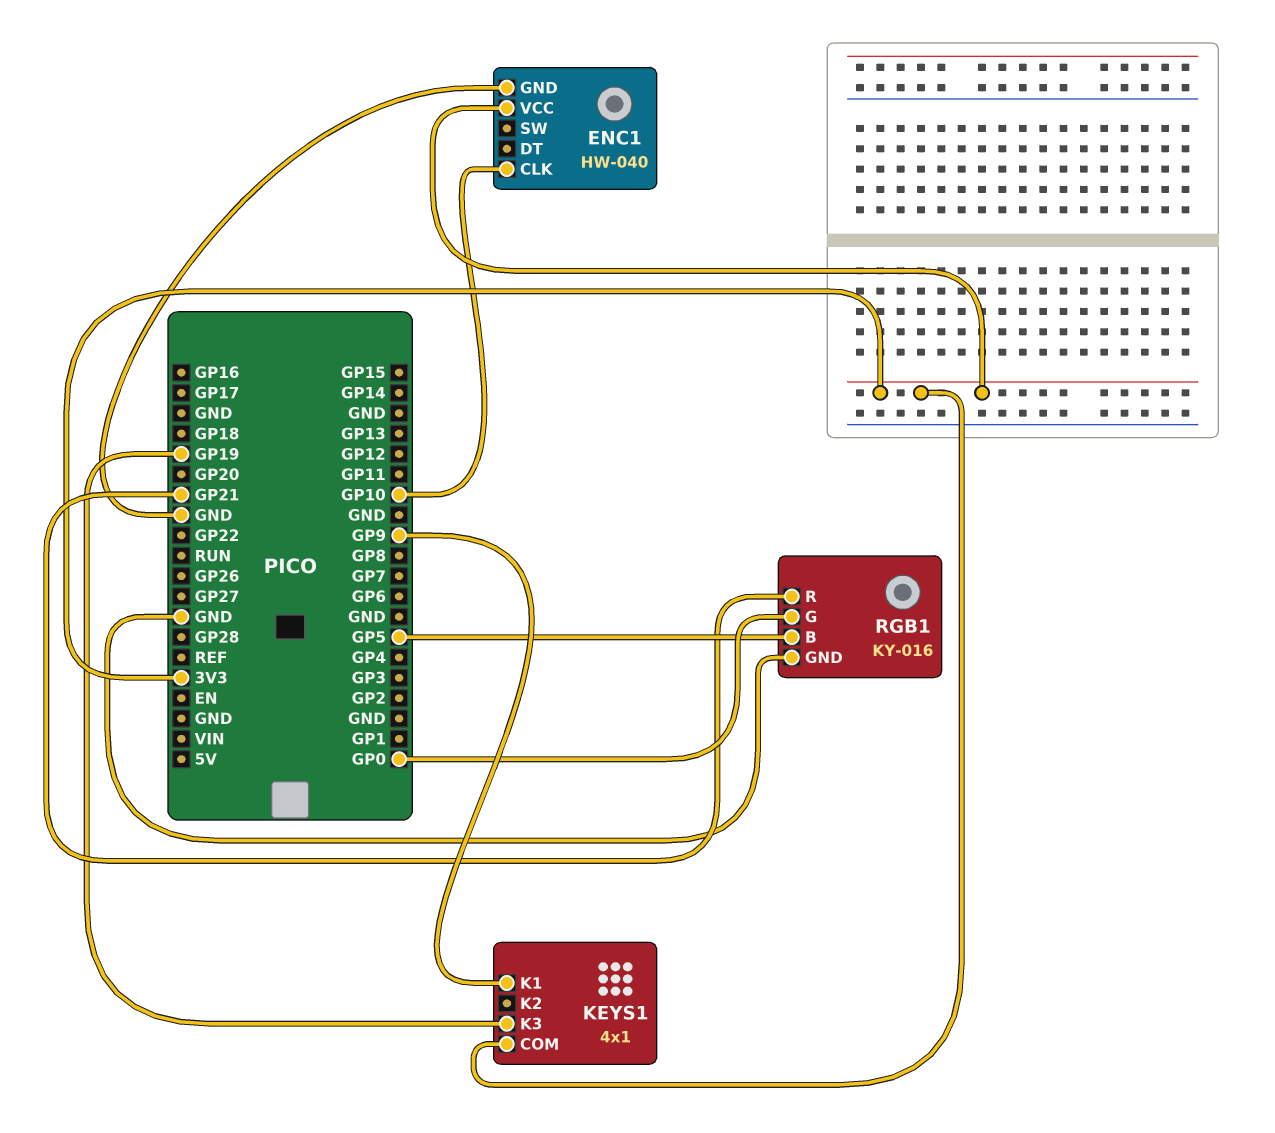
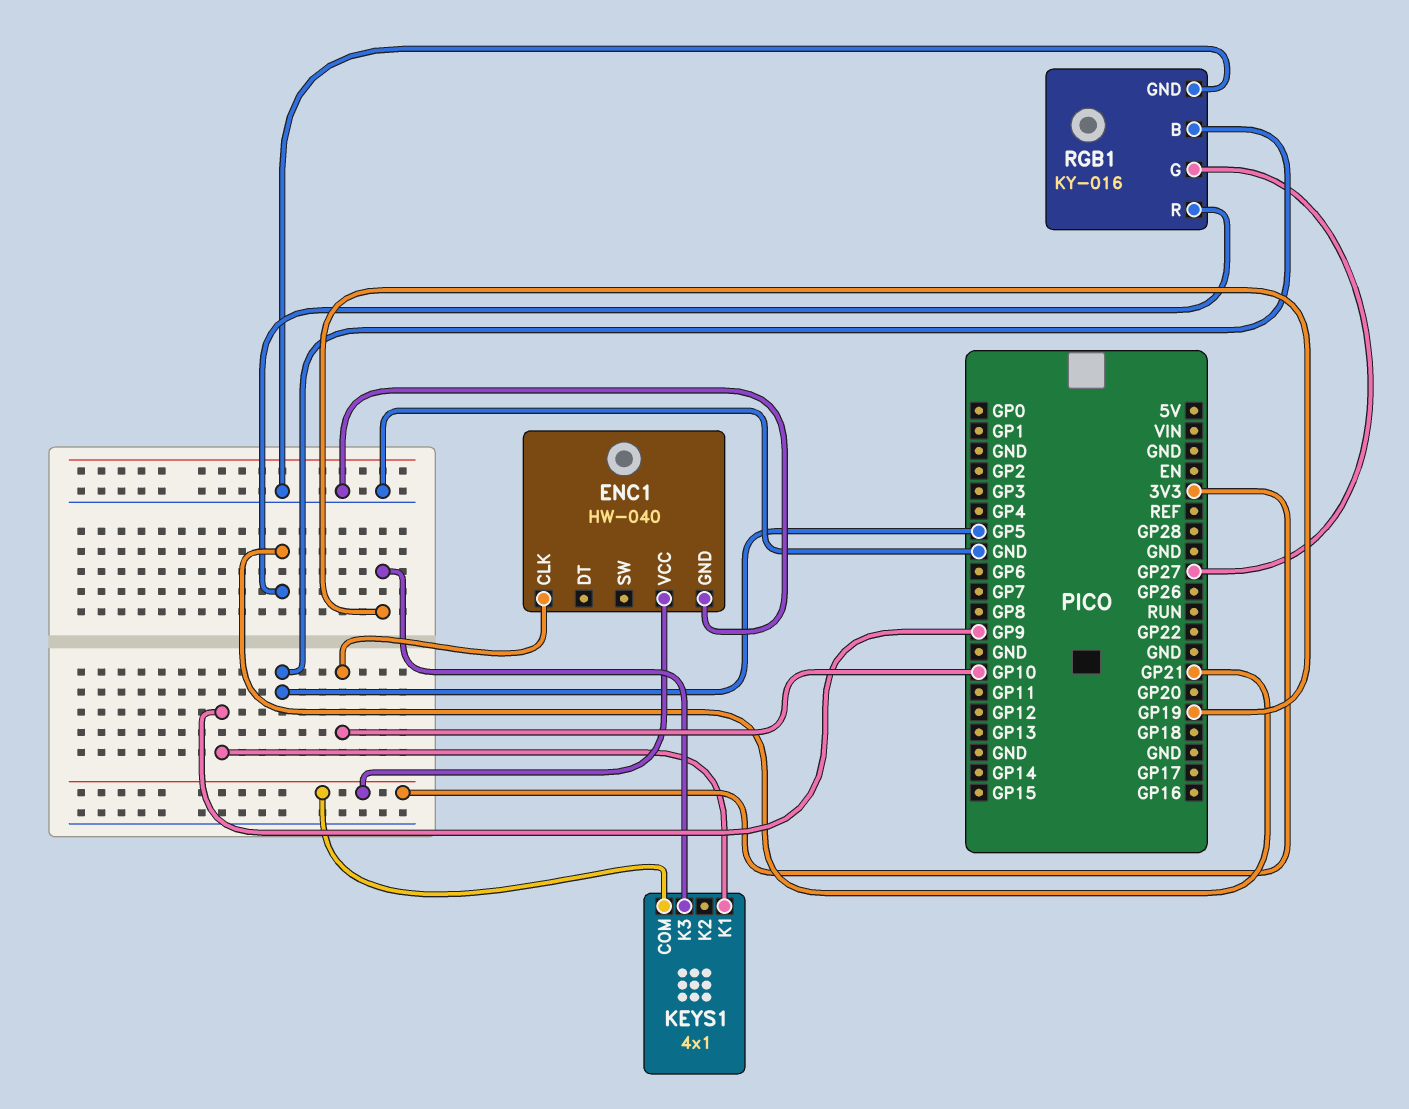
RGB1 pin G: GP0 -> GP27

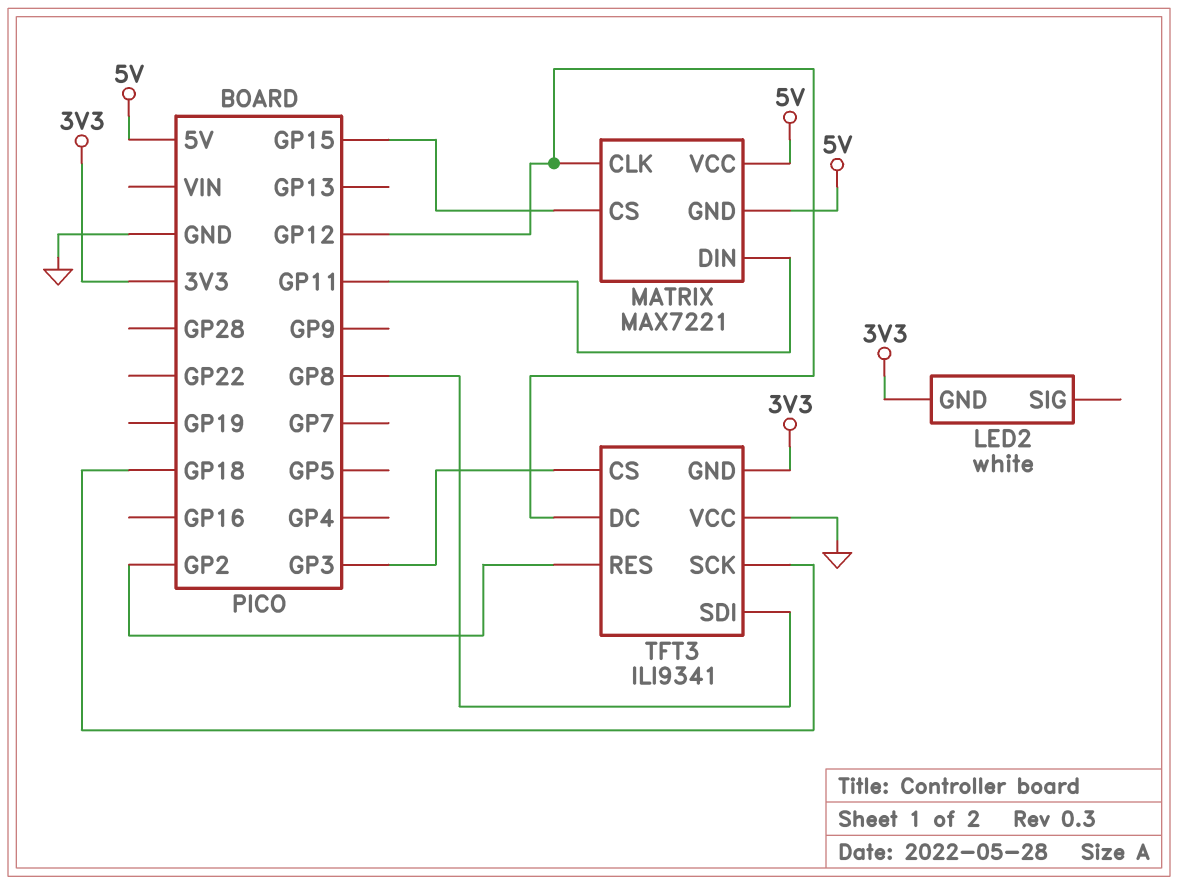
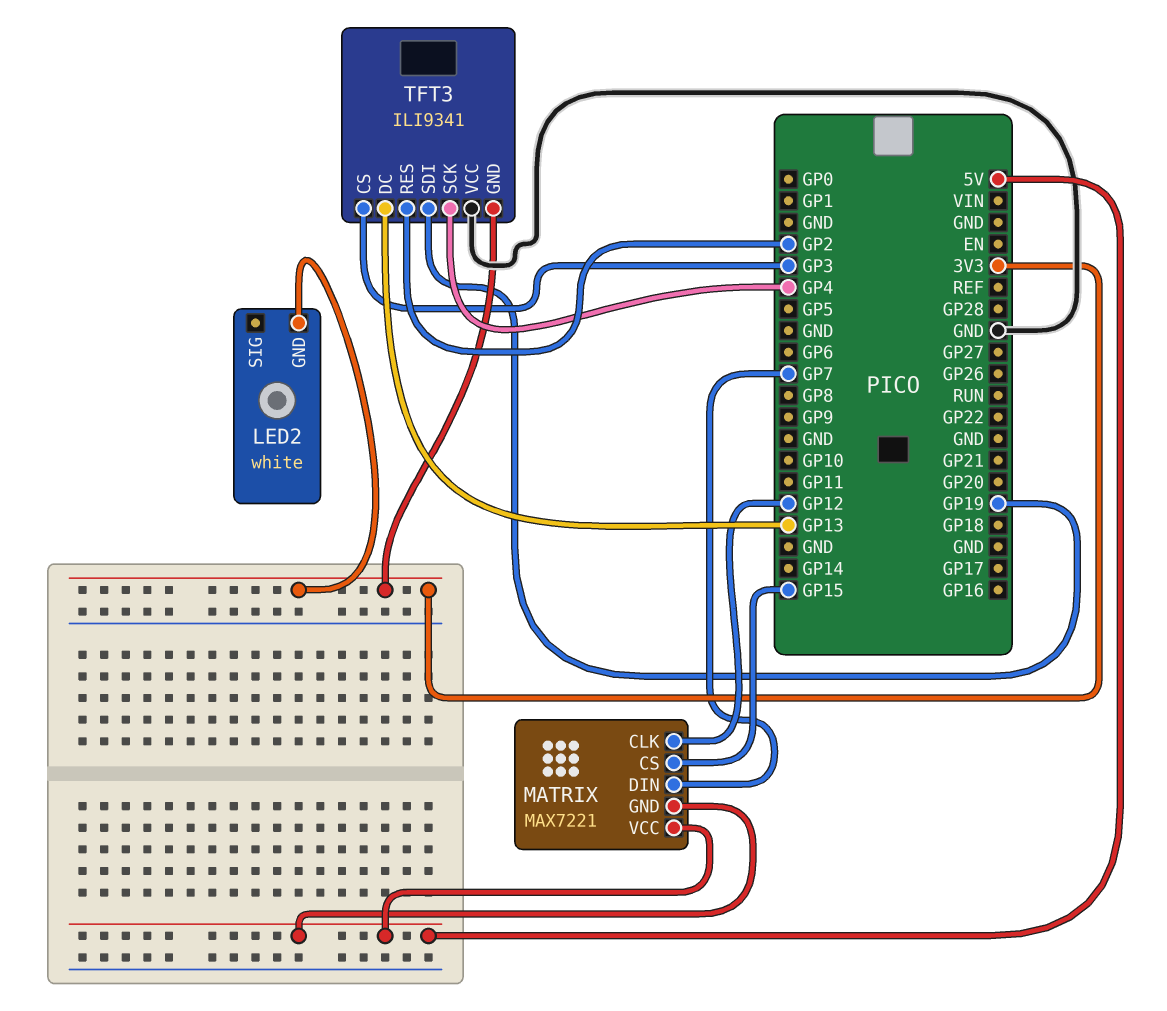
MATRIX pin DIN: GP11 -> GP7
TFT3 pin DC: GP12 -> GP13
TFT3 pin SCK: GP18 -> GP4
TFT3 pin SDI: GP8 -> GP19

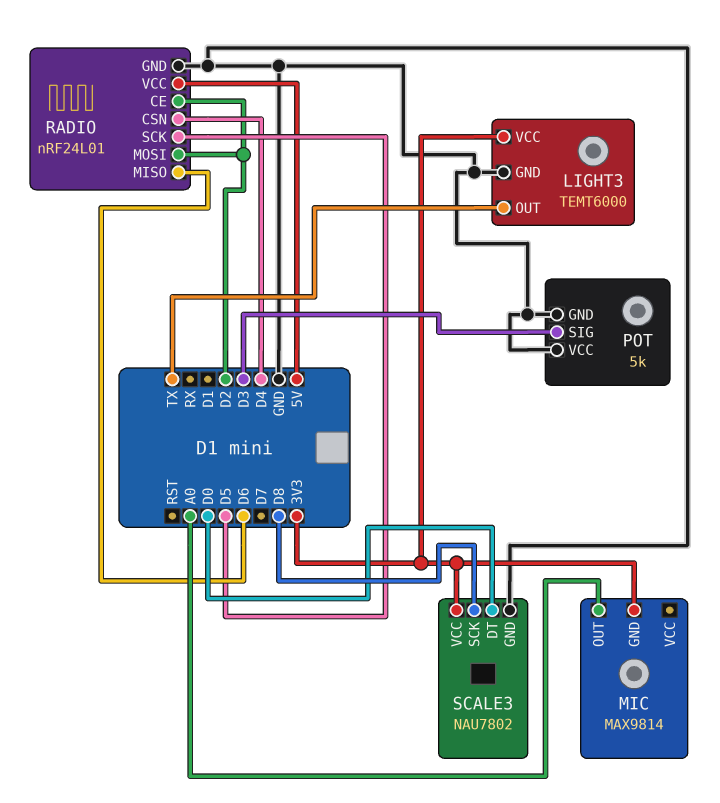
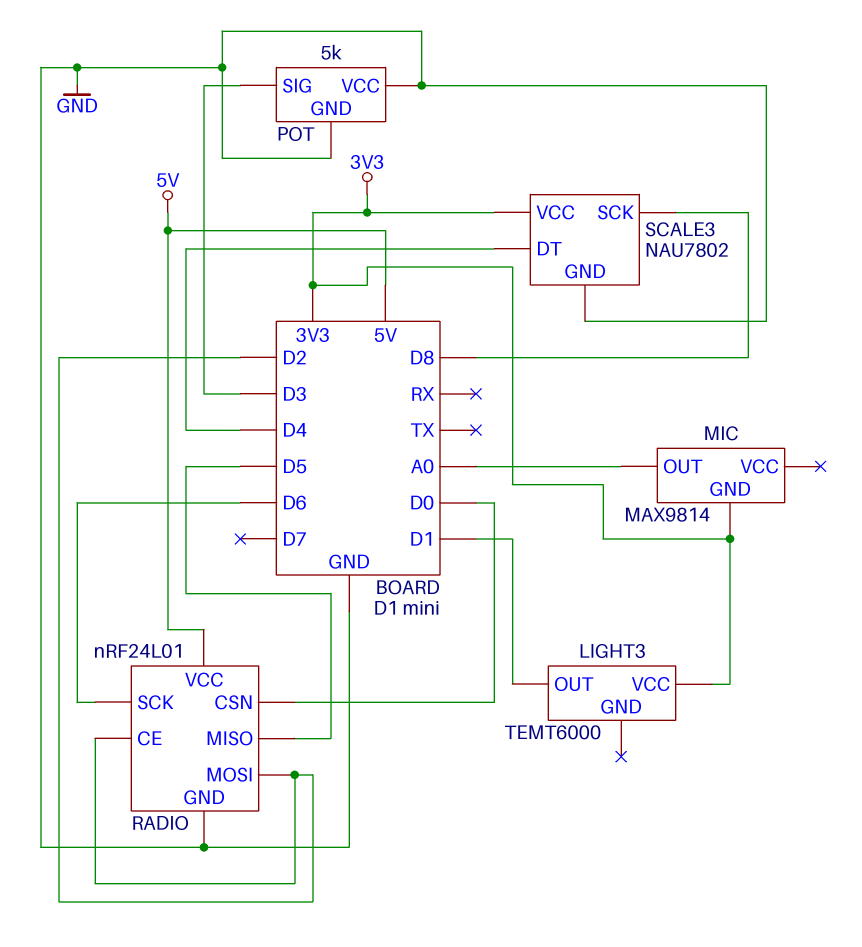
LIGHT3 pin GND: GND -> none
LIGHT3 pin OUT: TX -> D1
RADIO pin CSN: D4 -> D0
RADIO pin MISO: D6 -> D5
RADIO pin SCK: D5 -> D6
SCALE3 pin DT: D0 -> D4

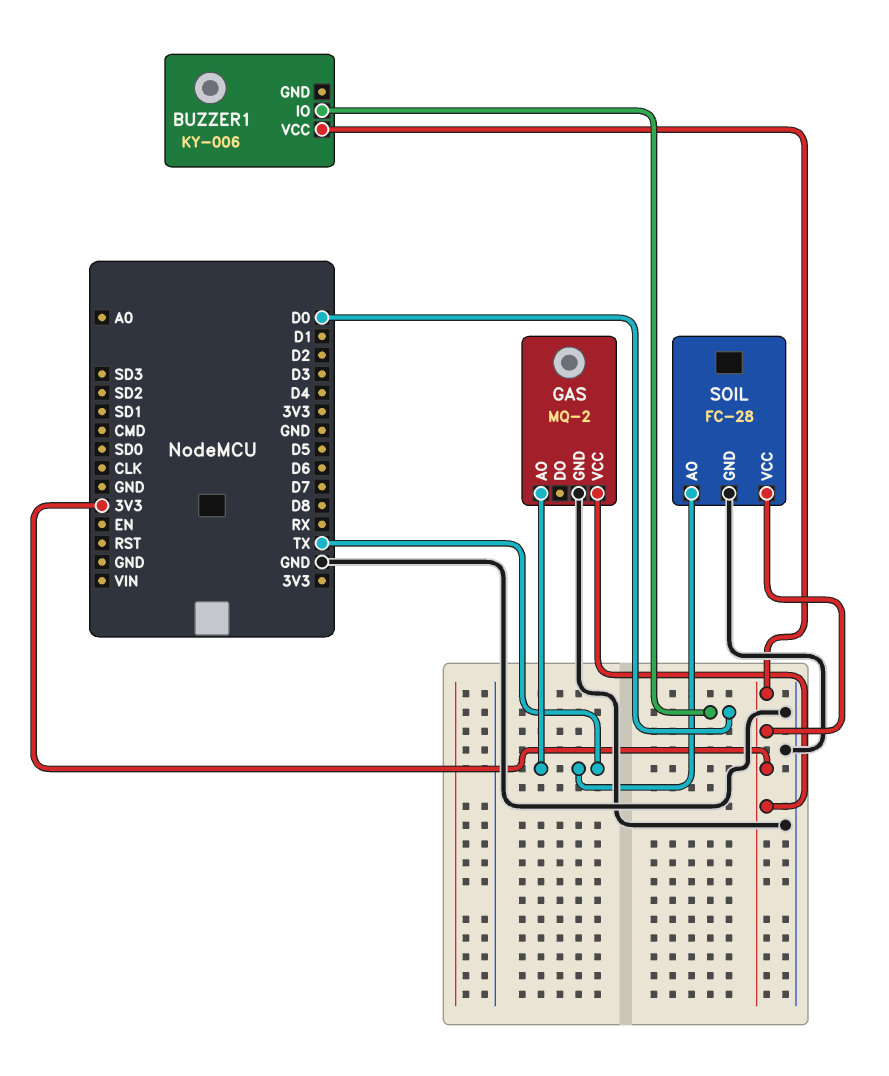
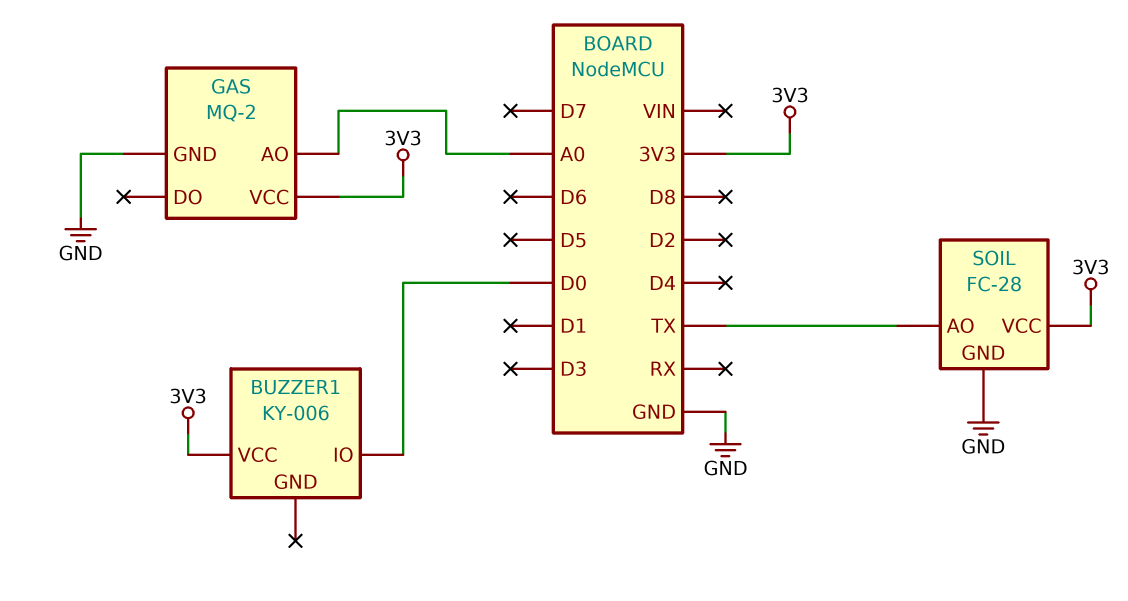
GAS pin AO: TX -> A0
———
YOUR OBJECTIVE. An exact restatement of the lines from the one holding "TFT3 pin SDI: GP8 -> GP19" through the end of the entries, both ends included, is the whole answer. Pictures stay out.

RESPONSE TO THE TASK.
TFT3 pin SDI: GP8 -> GP19

LIGHT3 pin GND: GND -> none
LIGHT3 pin OUT: TX -> D1
RADIO pin CSN: D4 -> D0
RADIO pin MISO: D6 -> D5
RADIO pin SCK: D5 -> D6
SCALE3 pin DT: D0 -> D4

GAS pin AO: TX -> A0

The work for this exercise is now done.